GIVEN ENTRIES:
—————

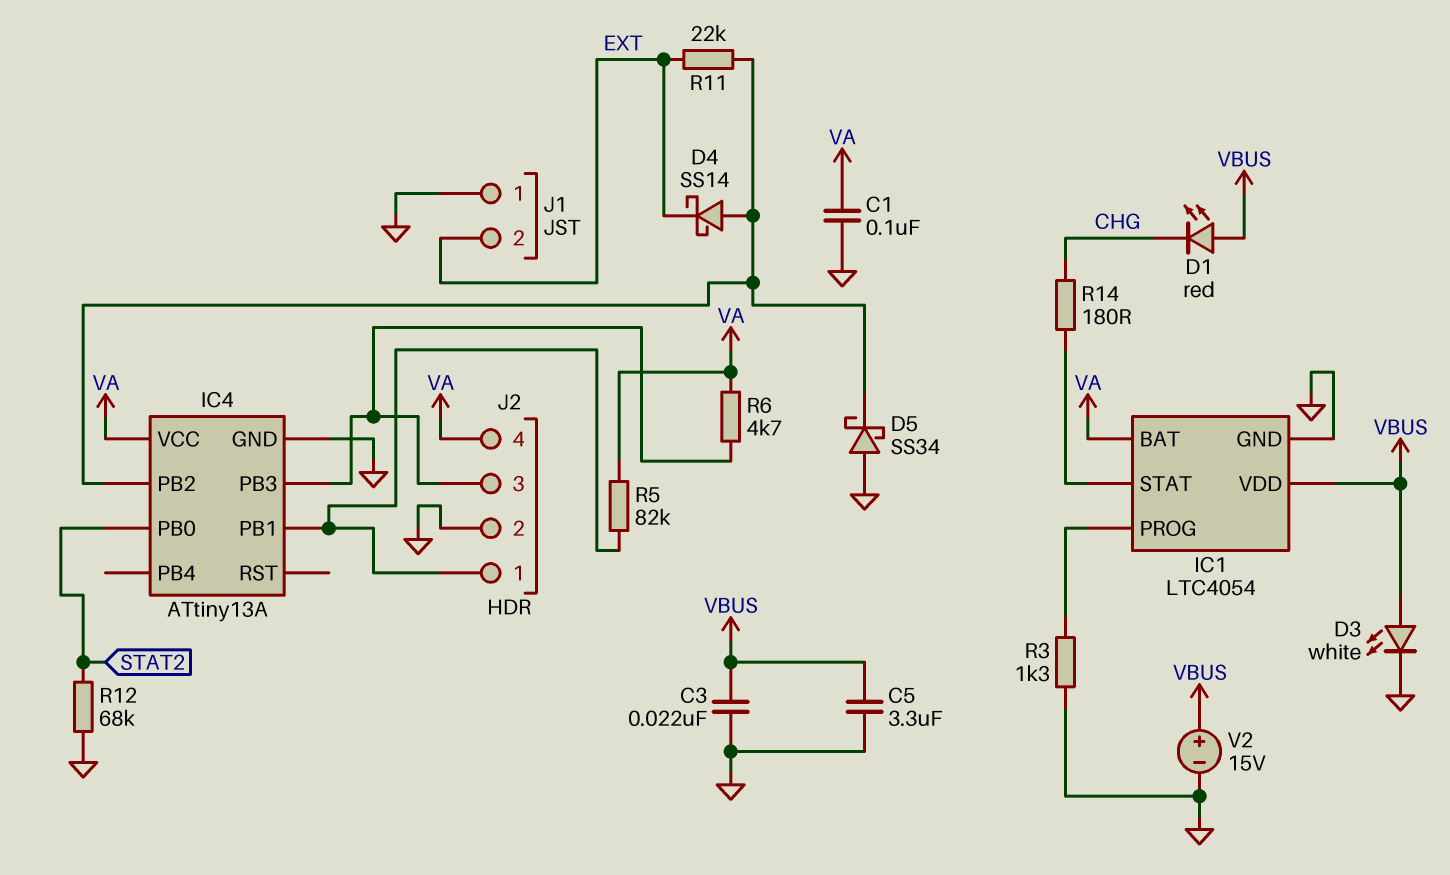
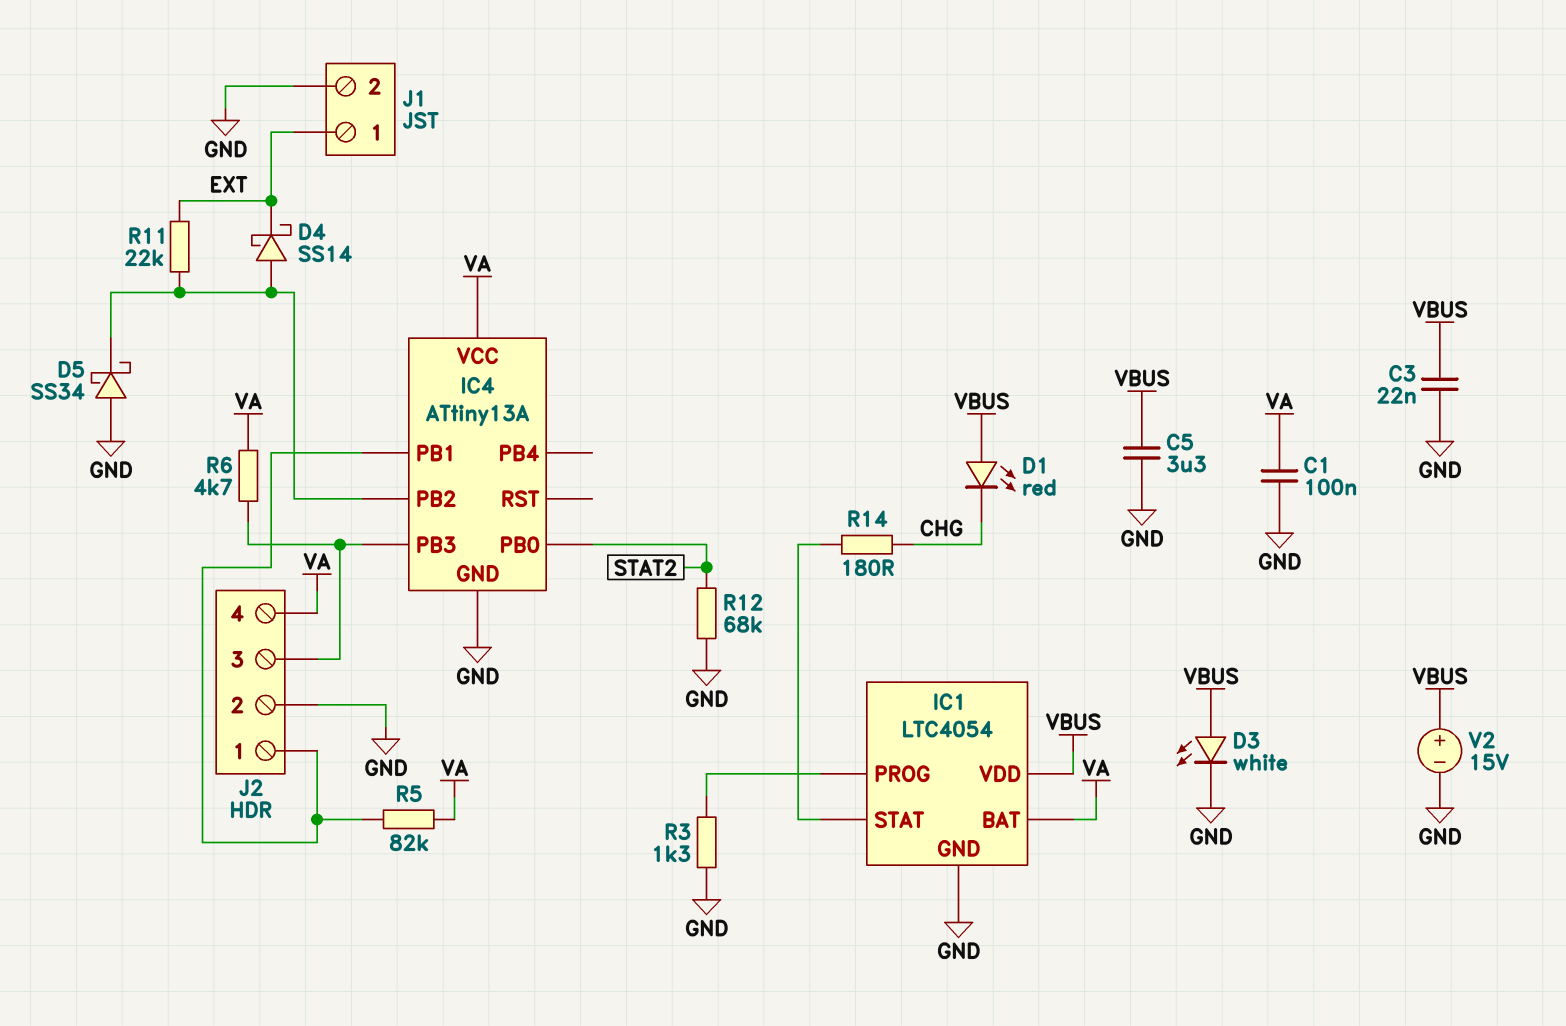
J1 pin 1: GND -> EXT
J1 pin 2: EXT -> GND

—————

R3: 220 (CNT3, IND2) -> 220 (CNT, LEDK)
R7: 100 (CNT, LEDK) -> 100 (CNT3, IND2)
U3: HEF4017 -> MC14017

—————

PROBLEM TO SOLVE:
Establish how many lines of the material above hold the word "LEDK". Nothing but the count should be returned.

TASK RESULT:
2